--- Assignment ---
Exact copies of the lines below are the goal; any images in them are dropped.
━━━━━━━━━━━━━━━━━━━━
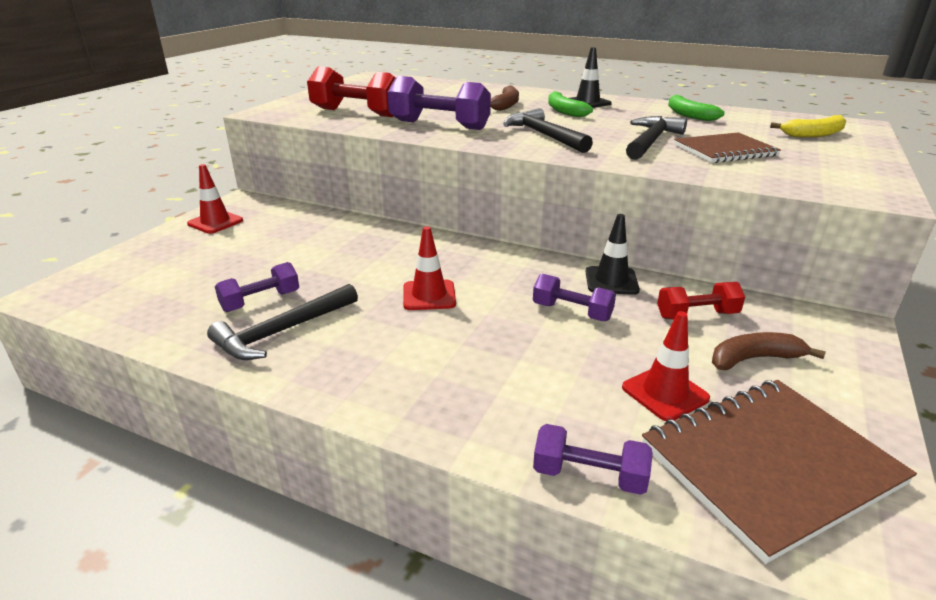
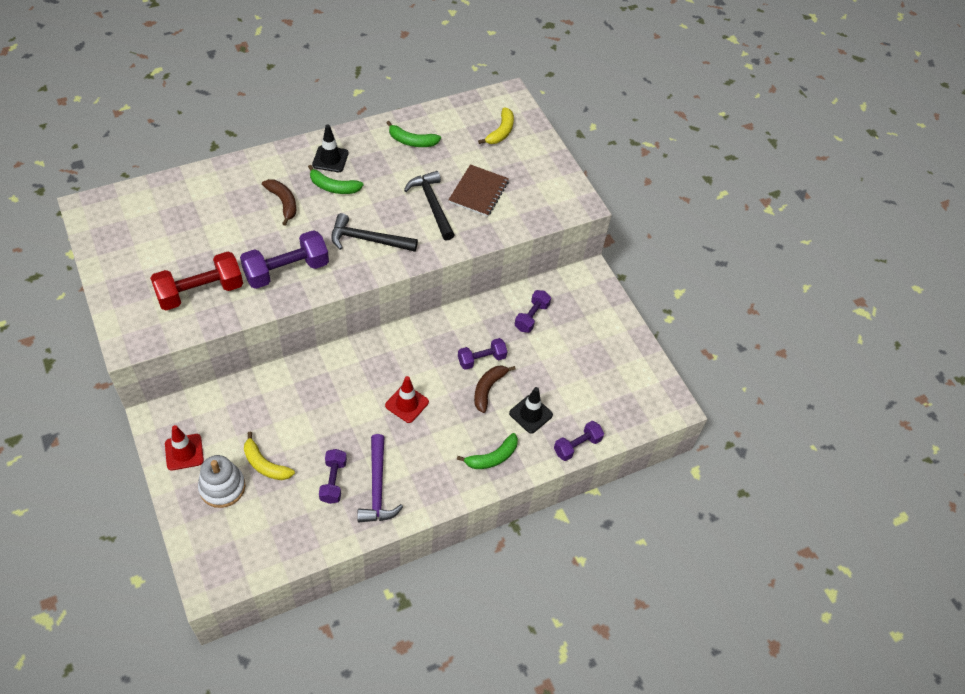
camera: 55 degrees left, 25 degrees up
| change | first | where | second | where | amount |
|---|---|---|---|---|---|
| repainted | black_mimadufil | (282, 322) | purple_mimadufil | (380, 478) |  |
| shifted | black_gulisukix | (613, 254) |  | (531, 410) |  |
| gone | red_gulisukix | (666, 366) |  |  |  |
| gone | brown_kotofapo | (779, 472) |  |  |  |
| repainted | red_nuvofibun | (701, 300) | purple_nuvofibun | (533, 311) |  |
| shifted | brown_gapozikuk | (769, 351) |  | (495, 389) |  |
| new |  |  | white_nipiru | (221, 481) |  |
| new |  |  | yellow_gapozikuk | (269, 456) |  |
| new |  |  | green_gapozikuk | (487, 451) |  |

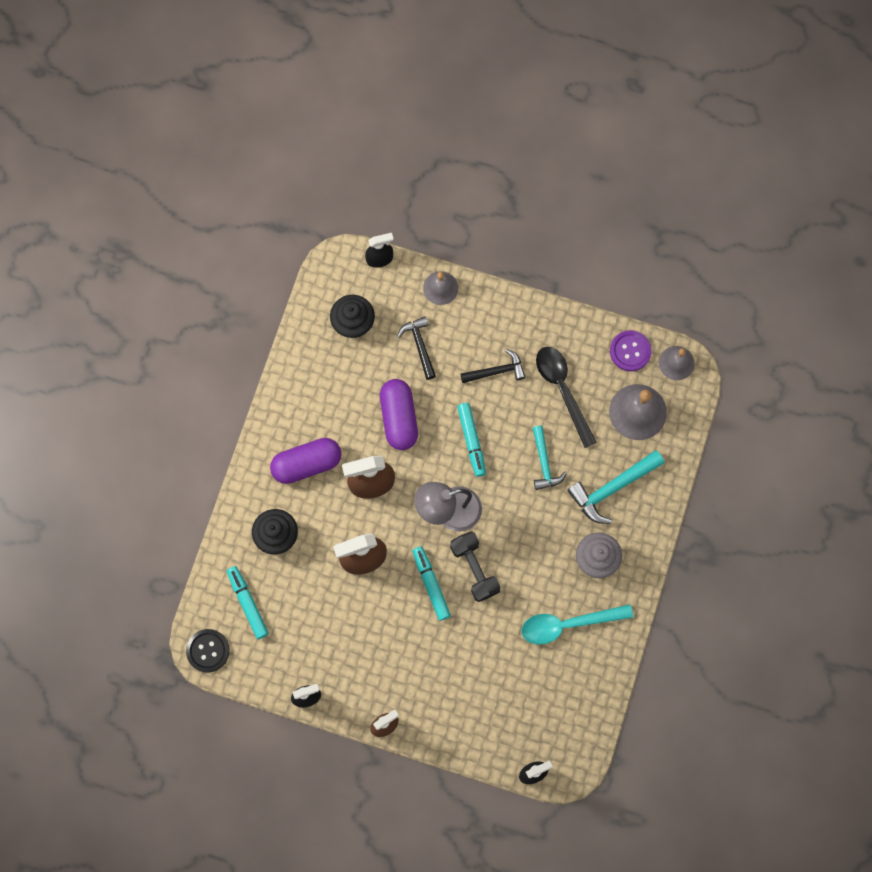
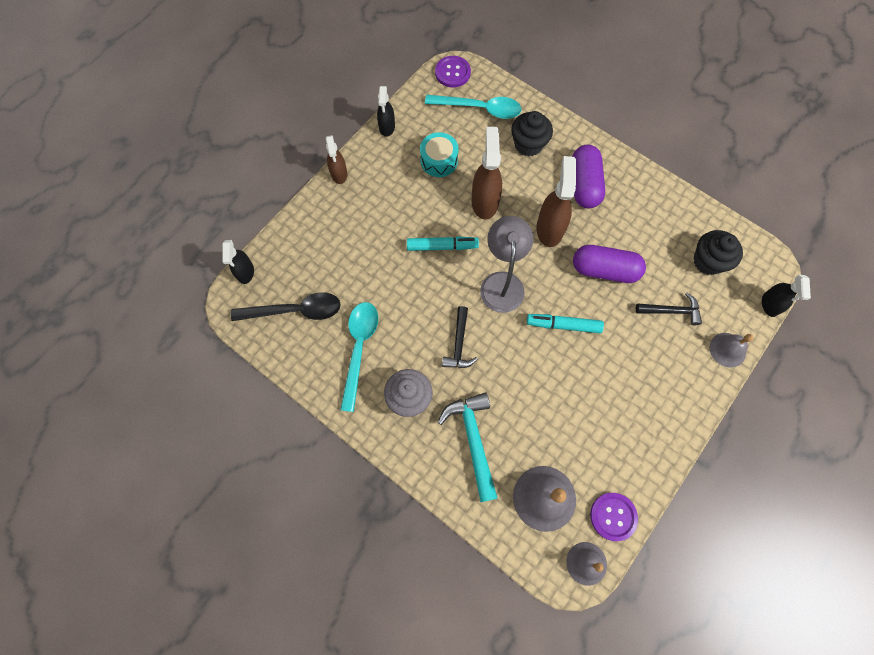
camera: 110 degrees right, 5 degrees down
| change | first | where | second | where | amount |
|---|---|---|---|---|---|
| repainted | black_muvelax | (208, 651) | purple_muvelax | (453, 71) |  |
| swapped |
━━━━━━━━━━━━━━━━━━━━
--- Task solution ---
camera: 55 degrees left, 25 degrees up
| change | first | where | second | where | amount |
|---|---|---|---|---|---|
| repainted | black_mimadufil | (282, 322) | purple_mimadufil | (380, 478) |  |
| shifted | black_gulisukix | (613, 254) |  | (531, 410) |  |
| gone | red_gulisukix | (666, 366) |  |  |  |
| gone | brown_kotofapo | (779, 472) |  |  |  |
| repainted | red_nuvofibun | (701, 300) | purple_nuvofibun | (533, 311) |  |
| shifted | brown_gapozikuk | (769, 351) |  | (495, 389) |  |
| new |  |  | white_nipiru | (221, 481) |  |
| new |  |  | yellow_gapozikuk | (269, 456) |  |
| new |  |  | green_gapozikuk | (487, 451) |  |

camera: 110 degrees right, 5 degrees down
| change | first | where | second | where | amount |
|---|---|---|---|---|---|
| repainted | black_muvelax | (208, 651) | purple_muvelax | (453, 71) |  |
| swapped |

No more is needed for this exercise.